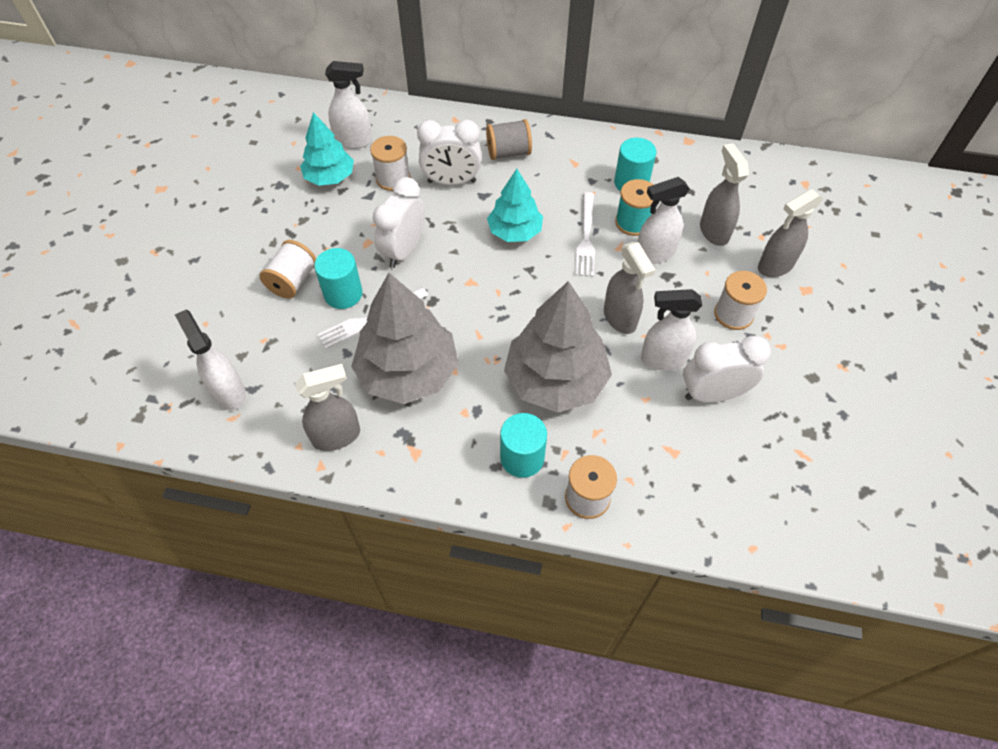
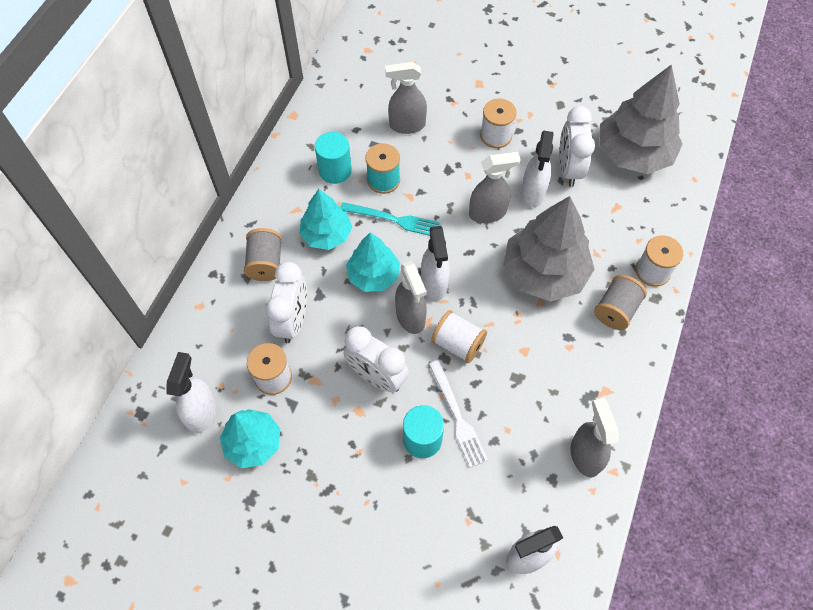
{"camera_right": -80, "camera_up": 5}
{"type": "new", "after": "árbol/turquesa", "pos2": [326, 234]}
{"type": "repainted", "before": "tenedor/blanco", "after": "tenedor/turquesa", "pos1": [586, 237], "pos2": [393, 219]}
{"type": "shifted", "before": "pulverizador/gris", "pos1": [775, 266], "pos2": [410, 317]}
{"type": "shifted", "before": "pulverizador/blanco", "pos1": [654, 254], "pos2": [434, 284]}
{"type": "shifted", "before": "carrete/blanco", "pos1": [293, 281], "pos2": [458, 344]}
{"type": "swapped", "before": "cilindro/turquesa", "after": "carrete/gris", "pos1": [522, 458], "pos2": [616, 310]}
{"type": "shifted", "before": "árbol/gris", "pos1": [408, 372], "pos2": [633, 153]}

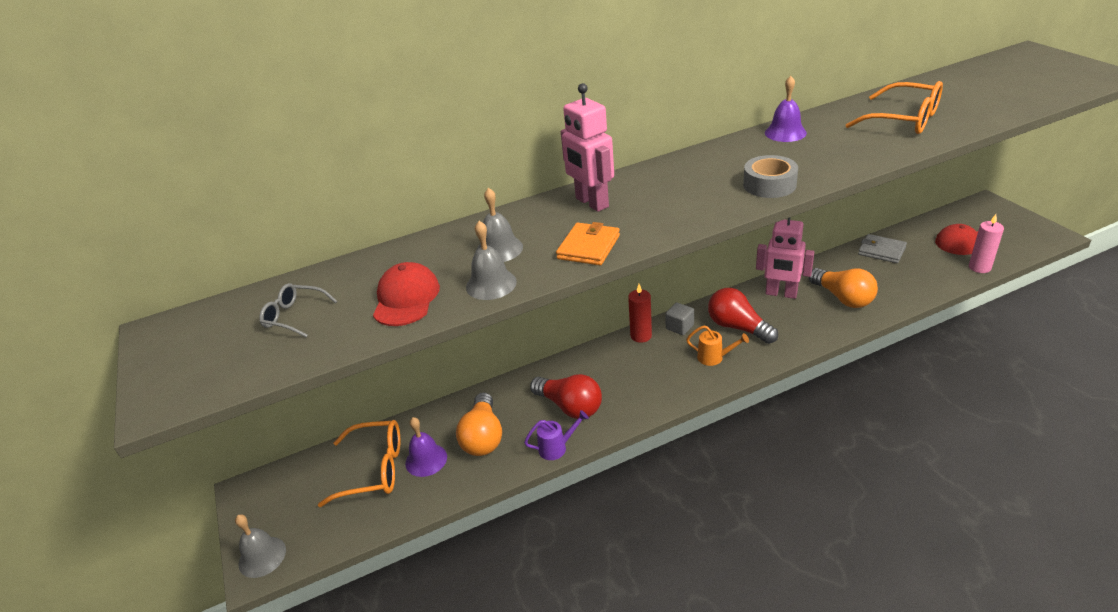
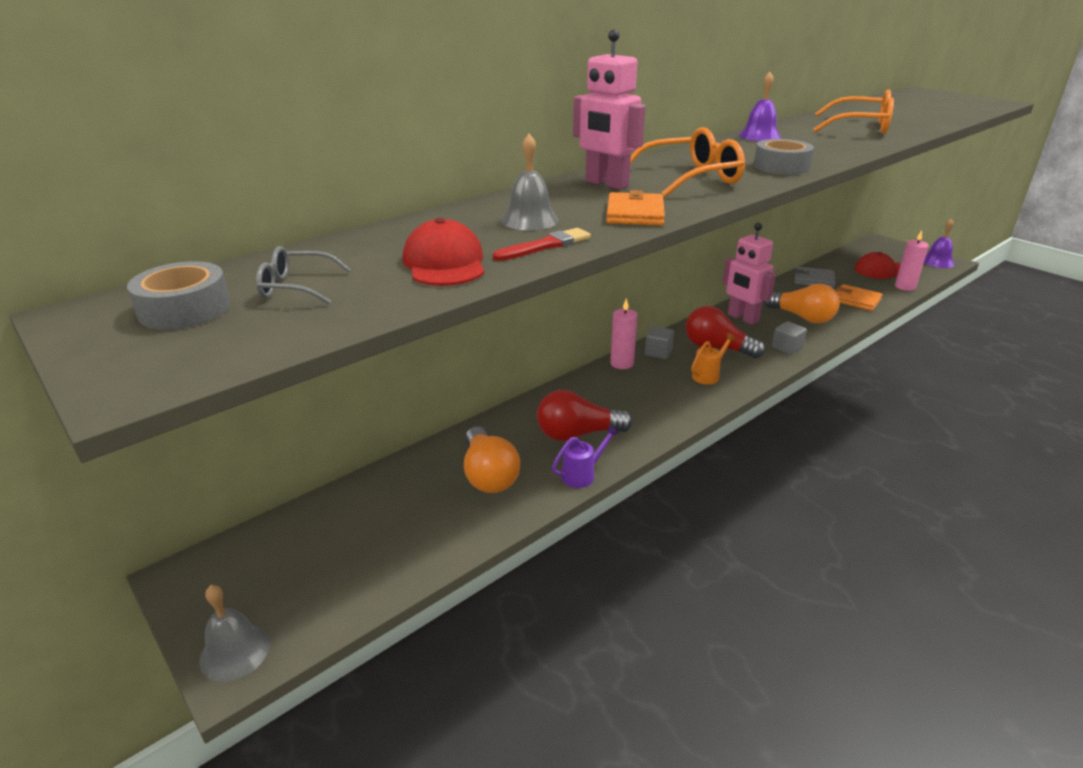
{"camera_right": -20, "camera_up": -5}
{"type": "new", "after": "cinta adhesiva/gris", "pos2": [184, 309]}
{"type": "swapped", "before": "campana/gris", "after": "pincel/rojo", "pos1": [491, 284], "pos2": [545, 246]}
{"type": "rotated", "before": "bombilla/rojo", "pos1": [570, 407], "pos2": [577, 434], "turn": 150}
{"type": "repainted", "before": "vela/rojo", "after": "vela/rosa", "pos1": [641, 336], "pos2": [622, 363]}
{"type": "shifted", "before": "gafas/naranja", "pos1": [374, 469], "pos2": [691, 178]}
{"type": "rotated", "before": "regadera/naranja", "pos1": [714, 358], "pos2": [708, 375], "turn": -45}
{"type": "rotated", "before": "robot/rosa", "pos1": [781, 294], "pos2": [742, 318], "turn": 45}
{"type": "new", "after": "cubo/gris", "pos2": [786, 348]}
{"type": "new", "after": "cartera/naranja", "pos2": [856, 300]}
{"type": "shifted", "before": "campana/morado", "pos1": [426, 460], "pos2": [937, 261]}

**EXERCISE DIRECTIONS:**
Go through the listing above and copy each line that contains "turquesa".

**TASK RESPONSE:**
{"type": "new", "after": "árbol/turquesa", "pos2": [326, 234]}
{"type": "repainted", "before": "tenedor/blanco", "after": "tenedor/turquesa", "pos1": [586, 237], "pos2": [393, 219]}
{"type": "swapped", "before": "cilindro/turquesa", "after": "carrete/gris", "pos1": [522, 458], "pos2": [616, 310]}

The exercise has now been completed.